- [ASSIGNMENT] Set down the full listing below word for word; pictures stay out of the copy.

- [DATA SECTION]
# # #

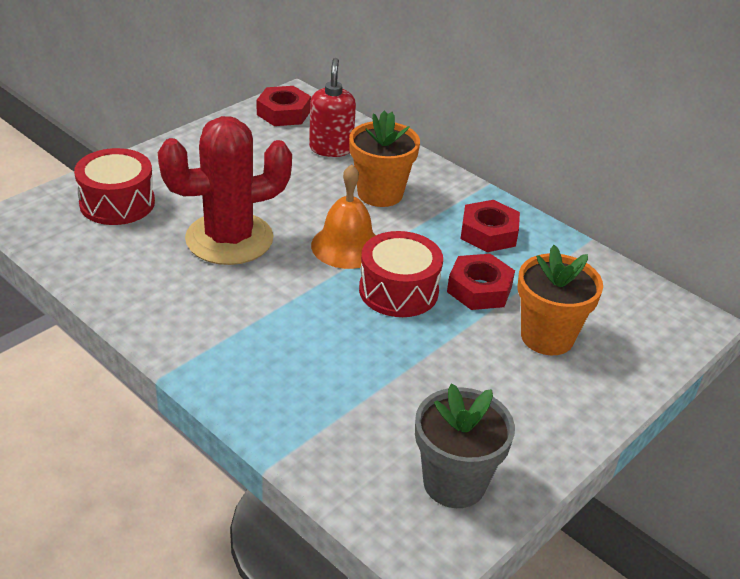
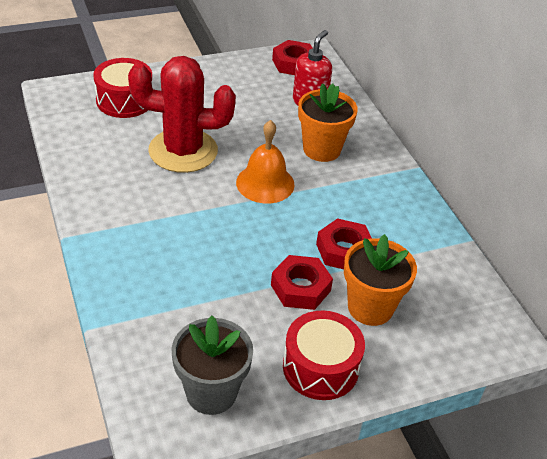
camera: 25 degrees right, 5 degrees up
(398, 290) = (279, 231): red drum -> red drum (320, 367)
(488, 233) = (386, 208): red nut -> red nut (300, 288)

# # #

- [ANSWER SPACE]
camera: 25 degrees right, 5 degrees up
(398, 290) = (279, 231): red drum -> red drum (320, 367)
(488, 233) = (386, 208): red nut -> red nut (300, 288)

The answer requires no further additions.